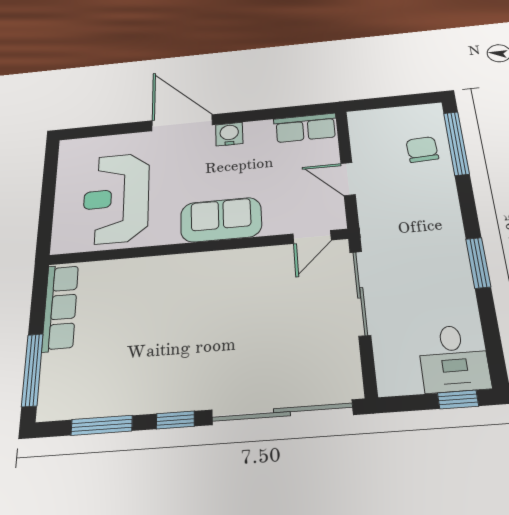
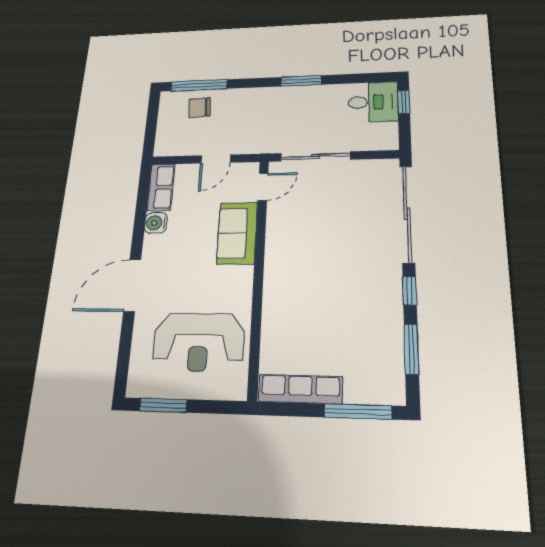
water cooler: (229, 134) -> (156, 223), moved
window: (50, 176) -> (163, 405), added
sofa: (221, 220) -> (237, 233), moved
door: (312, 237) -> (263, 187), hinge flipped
================
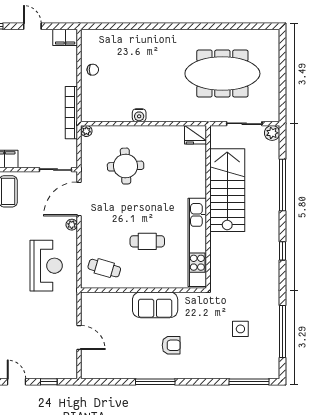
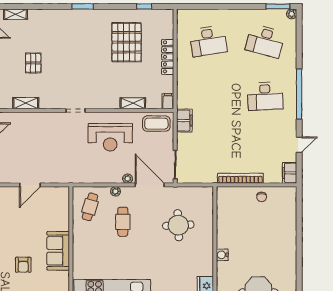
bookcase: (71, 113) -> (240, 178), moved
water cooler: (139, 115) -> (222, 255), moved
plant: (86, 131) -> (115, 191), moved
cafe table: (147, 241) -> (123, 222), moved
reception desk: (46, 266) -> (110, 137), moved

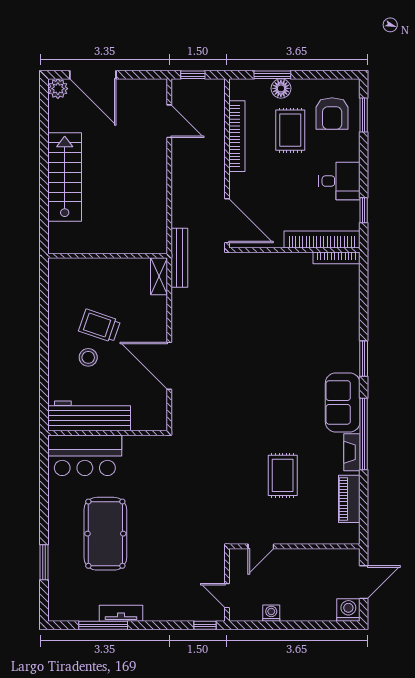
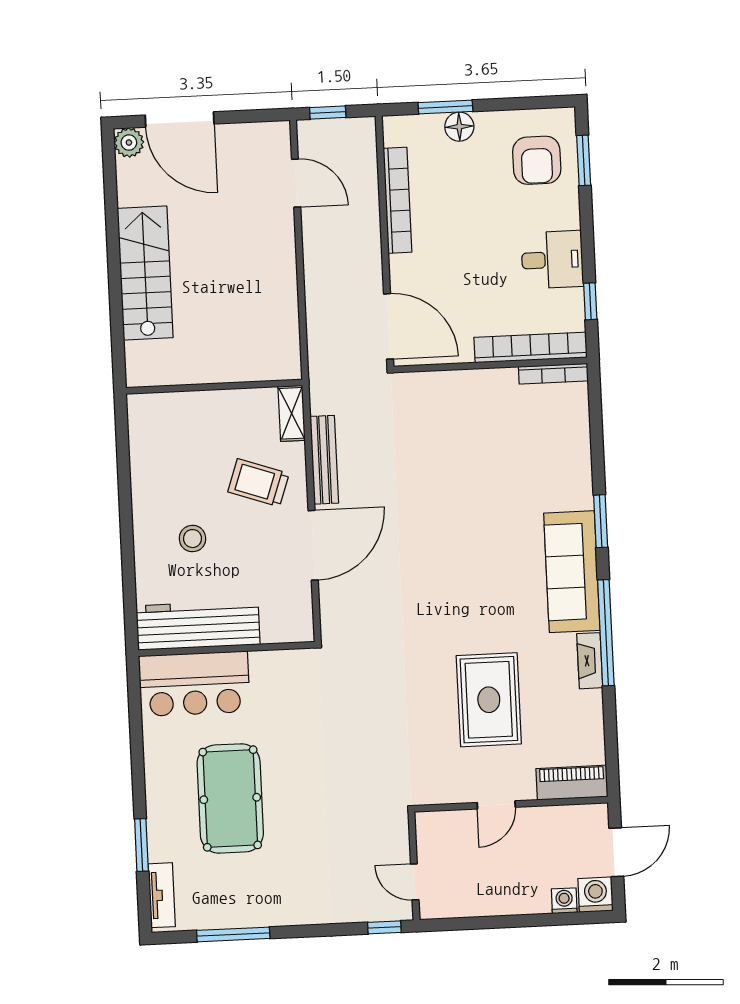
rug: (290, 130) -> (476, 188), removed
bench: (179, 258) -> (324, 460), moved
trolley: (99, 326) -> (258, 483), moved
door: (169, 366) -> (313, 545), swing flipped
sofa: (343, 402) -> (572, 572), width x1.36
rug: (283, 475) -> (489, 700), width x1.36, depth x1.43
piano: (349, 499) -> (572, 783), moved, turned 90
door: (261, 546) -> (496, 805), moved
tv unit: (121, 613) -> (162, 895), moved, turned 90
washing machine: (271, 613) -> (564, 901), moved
================
*Instructions for the task:*
The stretch to restate runs from the line above containing "water cooler: (139, 115) -> (222, 255), moved" through the line containing "tv unit: (121, 613)". Copy it word for word, ends included, without pictures.

*Result of this task:*
water cooler: (139, 115) -> (222, 255), moved
plant: (86, 131) -> (115, 191), moved
cafe table: (147, 241) -> (123, 222), moved
reception desk: (46, 266) -> (110, 137), moved

rug: (290, 130) -> (476, 188), removed
bench: (179, 258) -> (324, 460), moved
trolley: (99, 326) -> (258, 483), moved
door: (169, 366) -> (313, 545), swing flipped
sofa: (343, 402) -> (572, 572), width x1.36
rug: (283, 475) -> (489, 700), width x1.36, depth x1.43
piano: (349, 499) -> (572, 783), moved, turned 90
door: (261, 546) -> (496, 805), moved
tv unit: (121, 613) -> (162, 895), moved, turned 90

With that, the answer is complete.